_Work task_
Starting at the line that contains "CN202 pin 1: GND -> +12V", set down each line exactly until the records end, keeping both ends and adding nothing.

_Dataset records_

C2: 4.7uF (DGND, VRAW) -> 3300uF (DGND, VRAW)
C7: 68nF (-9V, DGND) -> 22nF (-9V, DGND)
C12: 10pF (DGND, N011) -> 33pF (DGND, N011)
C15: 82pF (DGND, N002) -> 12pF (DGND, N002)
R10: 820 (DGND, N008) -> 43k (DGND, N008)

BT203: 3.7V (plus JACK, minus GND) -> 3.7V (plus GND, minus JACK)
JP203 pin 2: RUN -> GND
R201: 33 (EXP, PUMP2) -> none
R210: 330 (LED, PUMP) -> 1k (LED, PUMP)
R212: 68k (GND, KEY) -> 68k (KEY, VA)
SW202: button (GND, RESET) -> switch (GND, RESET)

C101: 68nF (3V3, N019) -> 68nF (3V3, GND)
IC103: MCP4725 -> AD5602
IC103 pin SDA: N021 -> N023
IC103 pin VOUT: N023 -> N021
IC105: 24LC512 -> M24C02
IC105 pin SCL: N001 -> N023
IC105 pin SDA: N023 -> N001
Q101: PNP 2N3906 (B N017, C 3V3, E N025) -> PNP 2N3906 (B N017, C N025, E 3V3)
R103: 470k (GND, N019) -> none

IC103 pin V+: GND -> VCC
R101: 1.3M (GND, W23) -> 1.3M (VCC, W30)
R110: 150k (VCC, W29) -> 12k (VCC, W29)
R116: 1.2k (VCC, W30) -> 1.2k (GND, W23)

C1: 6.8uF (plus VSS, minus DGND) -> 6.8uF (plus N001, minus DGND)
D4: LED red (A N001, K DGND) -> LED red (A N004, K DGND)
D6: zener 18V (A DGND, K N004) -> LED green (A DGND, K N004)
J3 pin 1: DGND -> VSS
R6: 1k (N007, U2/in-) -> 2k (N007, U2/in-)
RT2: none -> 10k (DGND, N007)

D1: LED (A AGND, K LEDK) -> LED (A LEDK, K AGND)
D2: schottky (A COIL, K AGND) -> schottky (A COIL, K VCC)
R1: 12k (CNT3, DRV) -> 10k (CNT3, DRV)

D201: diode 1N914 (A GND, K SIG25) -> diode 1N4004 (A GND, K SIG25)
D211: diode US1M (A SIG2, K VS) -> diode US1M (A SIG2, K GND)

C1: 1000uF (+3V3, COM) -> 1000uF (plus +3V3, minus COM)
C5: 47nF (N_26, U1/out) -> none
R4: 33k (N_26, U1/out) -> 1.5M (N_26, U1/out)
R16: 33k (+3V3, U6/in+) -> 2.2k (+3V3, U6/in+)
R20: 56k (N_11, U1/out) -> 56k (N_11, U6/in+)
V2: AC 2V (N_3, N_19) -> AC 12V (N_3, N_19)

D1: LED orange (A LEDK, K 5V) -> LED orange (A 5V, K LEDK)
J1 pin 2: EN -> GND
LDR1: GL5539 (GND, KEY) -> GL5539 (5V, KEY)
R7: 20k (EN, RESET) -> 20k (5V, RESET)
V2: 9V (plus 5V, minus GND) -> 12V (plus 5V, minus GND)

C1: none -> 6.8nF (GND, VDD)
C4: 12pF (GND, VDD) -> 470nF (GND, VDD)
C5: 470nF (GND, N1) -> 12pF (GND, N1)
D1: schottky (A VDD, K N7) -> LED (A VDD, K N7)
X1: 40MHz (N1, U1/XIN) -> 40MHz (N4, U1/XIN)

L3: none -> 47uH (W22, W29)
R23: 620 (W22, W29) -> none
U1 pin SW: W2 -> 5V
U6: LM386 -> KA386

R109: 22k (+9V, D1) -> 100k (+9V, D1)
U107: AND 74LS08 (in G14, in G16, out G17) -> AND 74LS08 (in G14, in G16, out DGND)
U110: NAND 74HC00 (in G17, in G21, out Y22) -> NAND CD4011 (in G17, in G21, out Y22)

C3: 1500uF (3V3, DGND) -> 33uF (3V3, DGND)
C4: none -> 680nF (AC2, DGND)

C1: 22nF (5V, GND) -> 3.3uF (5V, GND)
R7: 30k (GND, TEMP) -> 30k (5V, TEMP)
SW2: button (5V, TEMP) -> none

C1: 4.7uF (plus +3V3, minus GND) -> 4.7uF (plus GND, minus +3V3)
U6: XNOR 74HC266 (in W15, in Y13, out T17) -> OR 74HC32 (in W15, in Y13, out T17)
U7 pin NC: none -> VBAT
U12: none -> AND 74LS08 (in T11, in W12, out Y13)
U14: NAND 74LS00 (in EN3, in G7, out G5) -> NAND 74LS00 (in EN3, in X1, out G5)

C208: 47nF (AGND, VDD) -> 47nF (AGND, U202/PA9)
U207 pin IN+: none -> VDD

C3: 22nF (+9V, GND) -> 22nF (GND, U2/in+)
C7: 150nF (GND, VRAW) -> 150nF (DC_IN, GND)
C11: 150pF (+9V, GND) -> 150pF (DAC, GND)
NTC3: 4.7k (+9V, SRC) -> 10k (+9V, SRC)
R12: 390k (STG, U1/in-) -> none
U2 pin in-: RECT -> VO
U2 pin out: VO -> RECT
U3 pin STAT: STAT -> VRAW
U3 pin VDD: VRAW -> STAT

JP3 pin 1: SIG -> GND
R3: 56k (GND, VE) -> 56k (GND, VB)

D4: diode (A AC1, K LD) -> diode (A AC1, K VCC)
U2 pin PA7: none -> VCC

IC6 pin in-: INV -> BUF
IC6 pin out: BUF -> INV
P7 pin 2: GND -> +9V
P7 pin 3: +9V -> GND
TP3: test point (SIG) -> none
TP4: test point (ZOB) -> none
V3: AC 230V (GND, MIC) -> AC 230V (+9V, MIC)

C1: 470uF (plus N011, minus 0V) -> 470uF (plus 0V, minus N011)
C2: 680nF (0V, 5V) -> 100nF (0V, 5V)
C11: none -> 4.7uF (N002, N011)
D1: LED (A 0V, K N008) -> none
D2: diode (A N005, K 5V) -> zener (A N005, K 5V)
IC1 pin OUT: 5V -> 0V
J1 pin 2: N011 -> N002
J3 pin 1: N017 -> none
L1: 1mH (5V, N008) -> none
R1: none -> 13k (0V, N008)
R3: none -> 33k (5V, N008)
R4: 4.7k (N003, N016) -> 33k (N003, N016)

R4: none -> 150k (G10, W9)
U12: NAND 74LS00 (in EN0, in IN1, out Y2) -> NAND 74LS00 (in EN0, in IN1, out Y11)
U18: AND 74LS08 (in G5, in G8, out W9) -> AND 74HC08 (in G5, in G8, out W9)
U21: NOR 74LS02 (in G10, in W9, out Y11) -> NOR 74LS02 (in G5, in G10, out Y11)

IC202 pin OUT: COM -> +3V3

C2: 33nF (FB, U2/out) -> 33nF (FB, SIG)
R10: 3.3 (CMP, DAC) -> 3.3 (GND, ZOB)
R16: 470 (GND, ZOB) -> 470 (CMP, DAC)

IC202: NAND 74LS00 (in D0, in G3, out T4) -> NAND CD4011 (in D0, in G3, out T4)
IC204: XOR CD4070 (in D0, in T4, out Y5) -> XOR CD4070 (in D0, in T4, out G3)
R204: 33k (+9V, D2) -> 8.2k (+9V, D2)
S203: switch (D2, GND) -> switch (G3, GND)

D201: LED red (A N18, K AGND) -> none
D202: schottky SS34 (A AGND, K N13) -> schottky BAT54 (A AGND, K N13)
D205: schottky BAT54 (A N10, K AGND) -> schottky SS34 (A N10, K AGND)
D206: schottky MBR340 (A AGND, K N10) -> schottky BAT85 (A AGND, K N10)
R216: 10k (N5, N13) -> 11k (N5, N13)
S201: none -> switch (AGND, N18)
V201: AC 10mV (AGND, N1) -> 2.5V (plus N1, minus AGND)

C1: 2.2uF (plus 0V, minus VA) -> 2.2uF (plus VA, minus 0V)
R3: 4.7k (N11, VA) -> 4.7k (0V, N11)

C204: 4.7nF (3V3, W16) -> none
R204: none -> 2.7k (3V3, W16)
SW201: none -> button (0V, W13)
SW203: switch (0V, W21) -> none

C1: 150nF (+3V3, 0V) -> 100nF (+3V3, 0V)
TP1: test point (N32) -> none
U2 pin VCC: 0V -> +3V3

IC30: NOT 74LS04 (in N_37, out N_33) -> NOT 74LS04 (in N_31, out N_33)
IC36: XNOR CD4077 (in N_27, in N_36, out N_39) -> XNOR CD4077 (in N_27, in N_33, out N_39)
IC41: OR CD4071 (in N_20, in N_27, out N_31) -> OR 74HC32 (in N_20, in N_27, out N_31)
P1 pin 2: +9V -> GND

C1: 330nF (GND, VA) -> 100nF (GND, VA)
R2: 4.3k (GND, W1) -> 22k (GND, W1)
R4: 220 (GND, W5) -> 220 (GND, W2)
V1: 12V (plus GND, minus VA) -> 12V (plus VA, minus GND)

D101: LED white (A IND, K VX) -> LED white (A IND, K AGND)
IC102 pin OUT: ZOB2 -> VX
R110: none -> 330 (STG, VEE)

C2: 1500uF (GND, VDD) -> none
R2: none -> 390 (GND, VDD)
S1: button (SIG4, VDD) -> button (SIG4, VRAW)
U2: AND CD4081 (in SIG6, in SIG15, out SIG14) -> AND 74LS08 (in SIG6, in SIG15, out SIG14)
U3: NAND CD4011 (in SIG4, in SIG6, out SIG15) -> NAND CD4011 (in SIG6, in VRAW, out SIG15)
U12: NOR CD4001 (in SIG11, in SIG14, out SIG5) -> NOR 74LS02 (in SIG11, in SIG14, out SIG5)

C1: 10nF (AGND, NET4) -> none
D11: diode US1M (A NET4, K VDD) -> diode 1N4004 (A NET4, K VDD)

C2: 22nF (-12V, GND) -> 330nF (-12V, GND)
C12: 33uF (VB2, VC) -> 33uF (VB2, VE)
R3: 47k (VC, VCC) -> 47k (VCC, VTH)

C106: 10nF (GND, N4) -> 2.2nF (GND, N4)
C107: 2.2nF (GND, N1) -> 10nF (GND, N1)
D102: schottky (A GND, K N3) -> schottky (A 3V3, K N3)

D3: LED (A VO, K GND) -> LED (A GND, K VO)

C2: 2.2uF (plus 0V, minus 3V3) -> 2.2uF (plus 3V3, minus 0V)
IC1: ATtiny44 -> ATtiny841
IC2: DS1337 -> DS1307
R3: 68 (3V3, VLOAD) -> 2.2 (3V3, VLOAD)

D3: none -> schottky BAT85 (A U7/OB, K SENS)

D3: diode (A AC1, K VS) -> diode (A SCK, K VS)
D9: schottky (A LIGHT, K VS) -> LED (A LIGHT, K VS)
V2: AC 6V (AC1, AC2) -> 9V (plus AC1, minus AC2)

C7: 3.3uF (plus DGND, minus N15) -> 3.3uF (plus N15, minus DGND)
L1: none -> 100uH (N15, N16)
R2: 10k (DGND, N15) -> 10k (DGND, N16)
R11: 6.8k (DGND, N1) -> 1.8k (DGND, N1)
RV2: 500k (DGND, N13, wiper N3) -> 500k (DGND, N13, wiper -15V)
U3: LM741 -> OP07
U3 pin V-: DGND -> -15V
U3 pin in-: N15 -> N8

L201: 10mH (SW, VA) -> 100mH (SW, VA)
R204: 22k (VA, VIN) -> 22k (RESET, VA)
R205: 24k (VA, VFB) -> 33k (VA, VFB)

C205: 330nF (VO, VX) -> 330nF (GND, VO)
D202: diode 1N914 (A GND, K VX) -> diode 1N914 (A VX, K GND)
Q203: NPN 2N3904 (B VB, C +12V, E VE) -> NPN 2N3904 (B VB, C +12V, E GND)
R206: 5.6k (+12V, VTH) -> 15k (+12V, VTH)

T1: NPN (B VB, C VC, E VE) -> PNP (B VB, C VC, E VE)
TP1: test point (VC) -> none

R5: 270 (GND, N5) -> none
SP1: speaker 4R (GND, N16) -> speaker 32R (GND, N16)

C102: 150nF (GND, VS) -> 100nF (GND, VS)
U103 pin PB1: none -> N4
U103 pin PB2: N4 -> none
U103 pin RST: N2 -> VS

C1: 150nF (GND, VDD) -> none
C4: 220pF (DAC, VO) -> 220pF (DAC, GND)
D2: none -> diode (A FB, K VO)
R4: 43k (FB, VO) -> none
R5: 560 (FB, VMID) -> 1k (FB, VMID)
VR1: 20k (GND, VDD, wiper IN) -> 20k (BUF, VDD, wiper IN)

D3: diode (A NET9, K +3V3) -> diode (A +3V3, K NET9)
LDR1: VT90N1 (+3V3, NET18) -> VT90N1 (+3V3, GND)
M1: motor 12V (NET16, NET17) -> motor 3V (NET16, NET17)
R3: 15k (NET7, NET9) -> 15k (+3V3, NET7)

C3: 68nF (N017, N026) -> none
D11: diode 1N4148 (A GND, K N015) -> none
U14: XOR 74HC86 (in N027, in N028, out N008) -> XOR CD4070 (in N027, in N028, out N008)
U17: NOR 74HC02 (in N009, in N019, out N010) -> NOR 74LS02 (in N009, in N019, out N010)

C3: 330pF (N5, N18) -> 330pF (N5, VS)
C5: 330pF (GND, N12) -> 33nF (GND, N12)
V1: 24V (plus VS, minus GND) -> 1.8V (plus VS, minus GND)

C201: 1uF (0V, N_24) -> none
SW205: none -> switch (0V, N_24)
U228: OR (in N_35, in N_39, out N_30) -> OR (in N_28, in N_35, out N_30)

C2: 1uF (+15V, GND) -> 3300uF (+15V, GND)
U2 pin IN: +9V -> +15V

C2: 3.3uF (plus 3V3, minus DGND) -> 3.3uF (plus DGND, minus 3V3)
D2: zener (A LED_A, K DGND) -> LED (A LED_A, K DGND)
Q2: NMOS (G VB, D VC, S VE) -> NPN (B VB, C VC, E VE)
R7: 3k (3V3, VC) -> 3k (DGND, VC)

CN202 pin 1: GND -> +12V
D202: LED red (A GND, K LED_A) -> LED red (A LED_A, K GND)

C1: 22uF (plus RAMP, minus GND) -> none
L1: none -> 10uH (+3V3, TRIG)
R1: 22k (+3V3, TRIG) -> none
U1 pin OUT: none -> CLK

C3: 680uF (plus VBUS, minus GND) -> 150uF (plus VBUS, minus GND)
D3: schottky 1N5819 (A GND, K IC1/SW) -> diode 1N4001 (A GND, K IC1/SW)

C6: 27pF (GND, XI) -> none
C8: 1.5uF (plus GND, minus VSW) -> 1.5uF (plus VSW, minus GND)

_Written answer_
CN202 pin 1: GND -> +12V
D202: LED red (A GND, K LED_A) -> LED red (A LED_A, K GND)

C1: 22uF (plus RAMP, minus GND) -> none
L1: none -> 10uH (+3V3, TRIG)
R1: 22k (+3V3, TRIG) -> none
U1 pin OUT: none -> CLK

C3: 680uF (plus VBUS, minus GND) -> 150uF (plus VBUS, minus GND)
D3: schottky 1N5819 (A GND, K IC1/SW) -> diode 1N4001 (A GND, K IC1/SW)

C6: 27pF (GND, XI) -> none
C8: 1.5uF (plus GND, minus VSW) -> 1.5uF (plus VSW, minus GND)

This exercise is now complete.